▶ Problem:
Update the listing below by changing every "midpoint" to "center point", and leave everything else unchanged.

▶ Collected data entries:
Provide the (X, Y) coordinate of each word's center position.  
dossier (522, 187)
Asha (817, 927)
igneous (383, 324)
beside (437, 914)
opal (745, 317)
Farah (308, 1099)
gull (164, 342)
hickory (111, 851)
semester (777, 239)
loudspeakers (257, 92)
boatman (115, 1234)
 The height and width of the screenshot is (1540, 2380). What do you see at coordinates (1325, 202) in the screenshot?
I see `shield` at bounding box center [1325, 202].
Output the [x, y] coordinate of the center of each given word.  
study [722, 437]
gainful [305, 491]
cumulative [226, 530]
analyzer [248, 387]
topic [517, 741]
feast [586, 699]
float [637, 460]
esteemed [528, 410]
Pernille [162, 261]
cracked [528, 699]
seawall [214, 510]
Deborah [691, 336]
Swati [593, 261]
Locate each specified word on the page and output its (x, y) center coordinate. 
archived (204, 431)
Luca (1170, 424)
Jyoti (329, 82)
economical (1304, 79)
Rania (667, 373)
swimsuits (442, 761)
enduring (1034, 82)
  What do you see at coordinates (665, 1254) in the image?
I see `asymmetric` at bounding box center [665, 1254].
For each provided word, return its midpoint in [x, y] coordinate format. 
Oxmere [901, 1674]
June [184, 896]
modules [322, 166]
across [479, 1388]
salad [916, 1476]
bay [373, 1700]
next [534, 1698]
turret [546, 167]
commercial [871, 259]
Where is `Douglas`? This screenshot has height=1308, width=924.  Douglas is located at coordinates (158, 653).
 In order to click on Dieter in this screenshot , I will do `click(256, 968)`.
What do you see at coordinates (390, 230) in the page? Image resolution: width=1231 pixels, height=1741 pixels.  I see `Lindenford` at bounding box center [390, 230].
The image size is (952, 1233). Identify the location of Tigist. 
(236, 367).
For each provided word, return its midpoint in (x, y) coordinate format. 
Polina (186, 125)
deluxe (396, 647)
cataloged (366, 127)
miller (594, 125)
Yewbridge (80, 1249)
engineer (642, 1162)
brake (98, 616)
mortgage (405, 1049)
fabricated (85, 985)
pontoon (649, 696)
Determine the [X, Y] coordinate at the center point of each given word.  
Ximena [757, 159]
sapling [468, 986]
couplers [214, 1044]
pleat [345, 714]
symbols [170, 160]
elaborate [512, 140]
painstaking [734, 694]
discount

▶ Exercise response:
Provide the (X, Y) coordinate of each word's center position.  
dossier (522, 187)
Asha (817, 927)
igneous (383, 324)
beside (437, 914)
opal (745, 317)
Farah (308, 1099)
gull (164, 342)
hickory (111, 851)
semester (777, 239)
loudspeakers (257, 92)
boatman (115, 1234)
 The height and width of the screenshot is (1540, 2380). What do you see at coordinates (1325, 202) in the screenshot?
I see `shield` at bounding box center [1325, 202].
Output the [x, y] coordinate of the center of each given word.  
study [722, 437]
gainful [305, 491]
cumulative [226, 530]
analyzer [248, 387]
topic [517, 741]
feast [586, 699]
float [637, 460]
esteemed [528, 410]
Pernille [162, 261]
cracked [528, 699]
seawall [214, 510]
Deborah [691, 336]
Swati [593, 261]
Locate each specified word on the page and output its (x, y) center coordinate. 
archived (204, 431)
Luca (1170, 424)
Jyoti (329, 82)
economical (1304, 79)
Rania (667, 373)
swimsuits (442, 761)
enduring (1034, 82)
  What do you see at coordinates (665, 1254) in the image?
I see `asymmetric` at bounding box center [665, 1254].
For each provided word, return its center point in [x, y] coordinate format. 
Oxmere [901, 1674]
June [184, 896]
modules [322, 166]
across [479, 1388]
salad [916, 1476]
bay [373, 1700]
next [534, 1698]
turret [546, 167]
commercial [871, 259]
Where is `Douglas`? This screenshot has height=1308, width=924.  Douglas is located at coordinates (158, 653).
 In order to click on Dieter in this screenshot , I will do `click(256, 968)`.
What do you see at coordinates (390, 230) in the page? Image resolution: width=1231 pixels, height=1741 pixels.  I see `Lindenford` at bounding box center [390, 230].
The image size is (952, 1233). Identify the location of Tigist. 
(236, 367).
For each provided word, return its center point in (x, y) coordinate format. 
Polina (186, 125)
deluxe (396, 647)
cataloged (366, 127)
miller (594, 125)
Yewbridge (80, 1249)
engineer (642, 1162)
brake (98, 616)
mortgage (405, 1049)
fabricated (85, 985)
pontoon (649, 696)
Determine the [X, Y] coordinate at the center point of each given word.  
Ximena [757, 159]
sapling [468, 986]
couplers [214, 1044]
pleat [345, 714]
symbols [170, 160]
elaborate [512, 140]
painstaking [734, 694]
discount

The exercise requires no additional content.